• [What is expected]: In the copy, include every entry exactly but none of its images.

• [Material provided]:
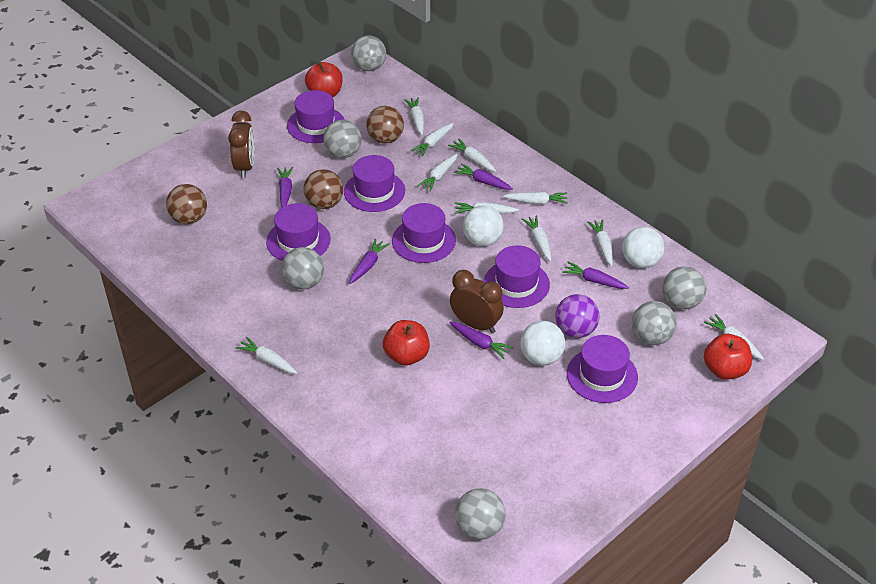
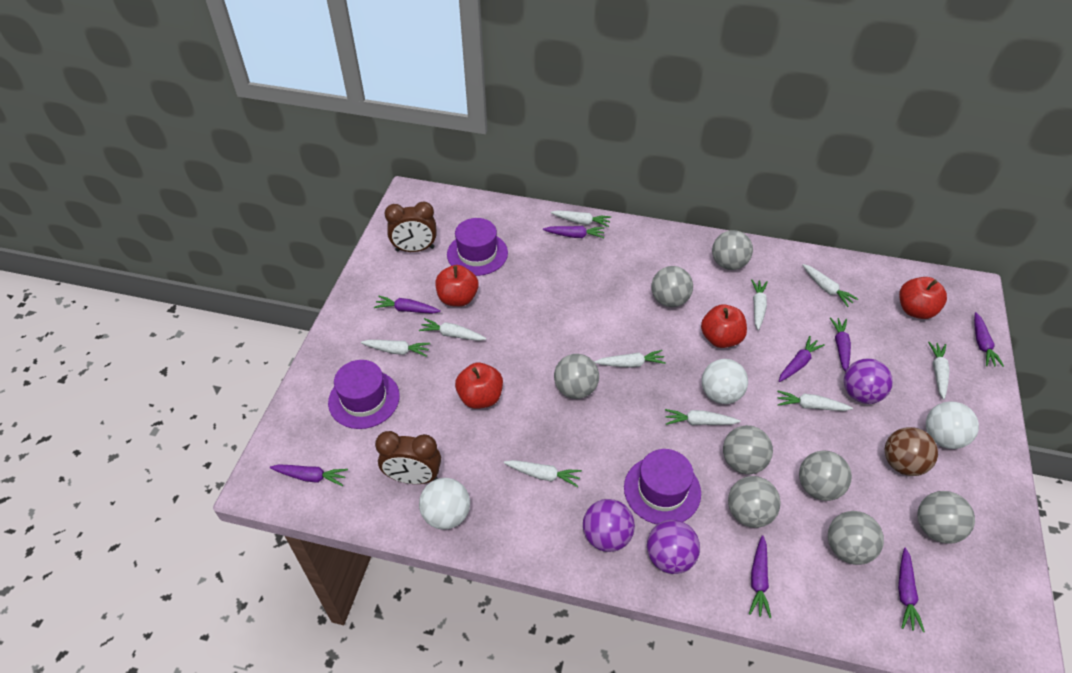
brown ball: 3 -> 1
grey ball: 6 -> 8
purple ball: 1 -> 3
purple carrot: 5 -> 8
purple hat: 6 -> 3
red apple: 3 -> 4

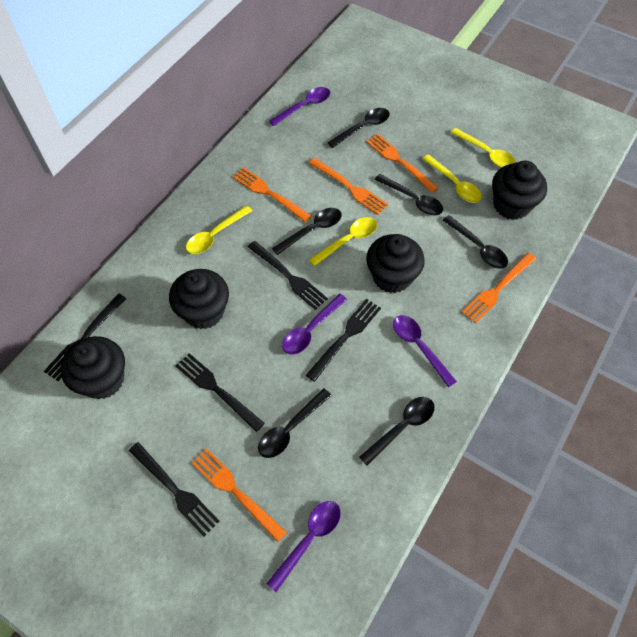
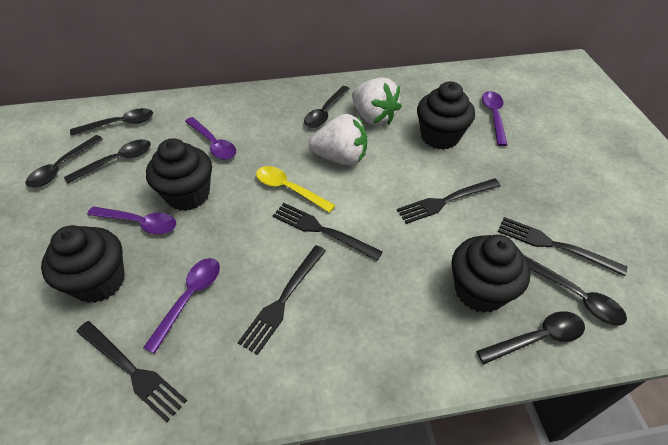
orange fork: 5 -> 0
white strawberry: 0 -> 2
yellow spoon: 4 -> 1

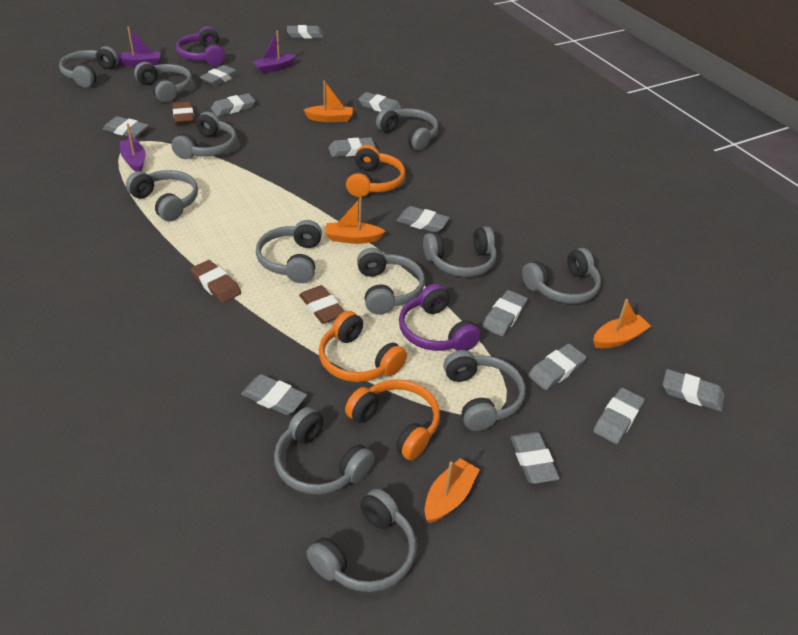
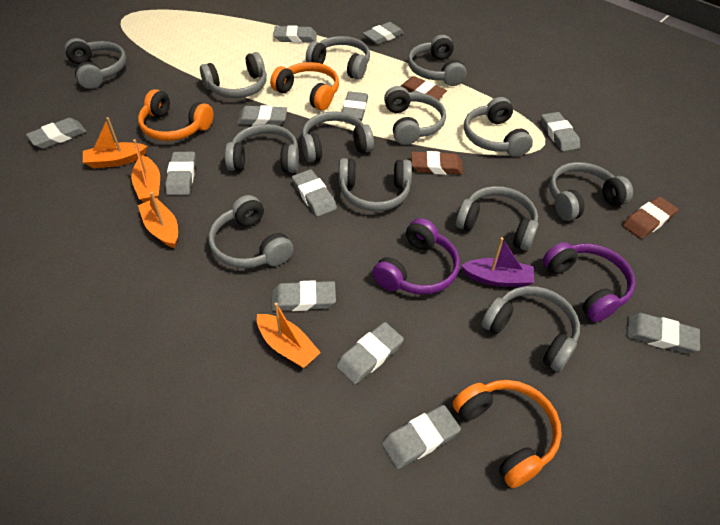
grey eraser: 13 -> 12
grey headphones: 12 -> 13
purple boat: 3 -> 1

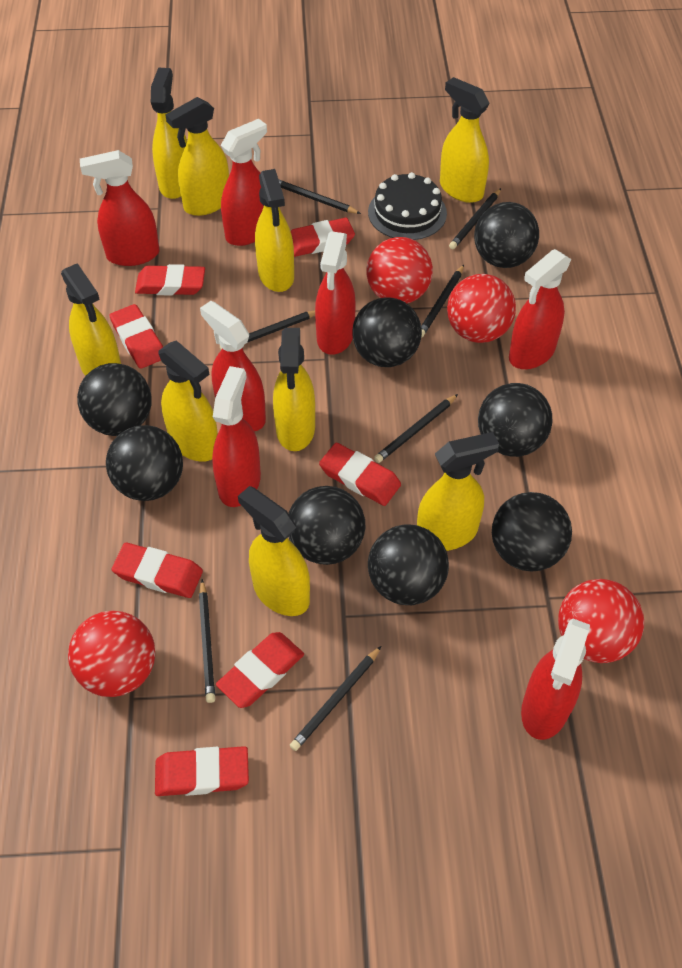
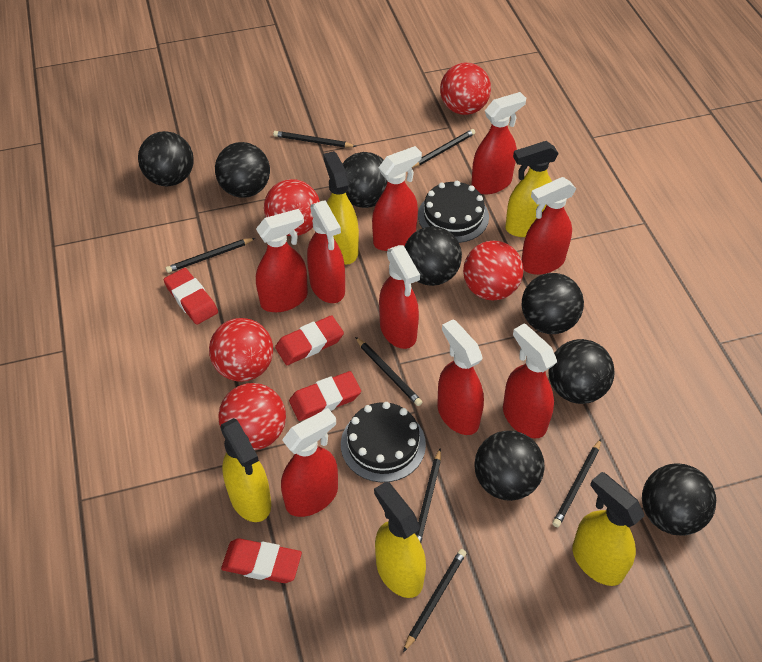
black cake: 1 -> 2
red ball: 4 -> 5
red eraser: 7 -> 4
red spray bottle: 7 -> 9
yellow spray bottle: 9 -> 5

• [Solution to the problem]:
brown ball: 3 -> 1
grey ball: 6 -> 8
purple ball: 1 -> 3
purple carrot: 5 -> 8
purple hat: 6 -> 3
red apple: 3 -> 4

orange fork: 5 -> 0
white strawberry: 0 -> 2
yellow spoon: 4 -> 1

grey eraser: 13 -> 12
grey headphones: 12 -> 13
purple boat: 3 -> 1

black cake: 1 -> 2
red ball: 4 -> 5
red eraser: 7 -> 4
red spray bottle: 7 -> 9
yellow spray bottle: 9 -> 5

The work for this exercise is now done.